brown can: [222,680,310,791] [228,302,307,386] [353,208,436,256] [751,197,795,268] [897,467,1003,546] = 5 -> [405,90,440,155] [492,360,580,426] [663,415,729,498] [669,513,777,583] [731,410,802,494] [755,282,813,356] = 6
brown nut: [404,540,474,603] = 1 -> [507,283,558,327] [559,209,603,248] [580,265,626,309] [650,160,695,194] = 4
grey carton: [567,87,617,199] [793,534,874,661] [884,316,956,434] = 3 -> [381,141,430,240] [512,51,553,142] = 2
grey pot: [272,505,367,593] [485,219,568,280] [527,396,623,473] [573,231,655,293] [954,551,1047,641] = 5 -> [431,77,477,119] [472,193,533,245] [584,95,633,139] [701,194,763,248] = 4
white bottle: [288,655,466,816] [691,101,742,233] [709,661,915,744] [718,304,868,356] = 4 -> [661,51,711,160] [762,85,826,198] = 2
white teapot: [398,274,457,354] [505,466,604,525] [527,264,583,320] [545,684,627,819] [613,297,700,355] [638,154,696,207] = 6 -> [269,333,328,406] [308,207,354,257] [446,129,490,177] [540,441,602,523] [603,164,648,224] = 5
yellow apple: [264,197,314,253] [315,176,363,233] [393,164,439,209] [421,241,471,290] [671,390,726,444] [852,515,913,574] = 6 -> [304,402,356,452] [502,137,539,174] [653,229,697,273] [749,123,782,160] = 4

• What to produce: All lines above that contain the word "white" are to be copied.

• Exercise solution:
white bottle: [288,655,466,816] [691,101,742,233] [709,661,915,744] [718,304,868,356] = 4 -> [661,51,711,160] [762,85,826,198] = 2
white teapot: [398,274,457,354] [505,466,604,525] [527,264,583,320] [545,684,627,819] [613,297,700,355] [638,154,696,207] = 6 -> [269,333,328,406] [308,207,354,257] [446,129,490,177] [540,441,602,523] [603,164,648,224] = 5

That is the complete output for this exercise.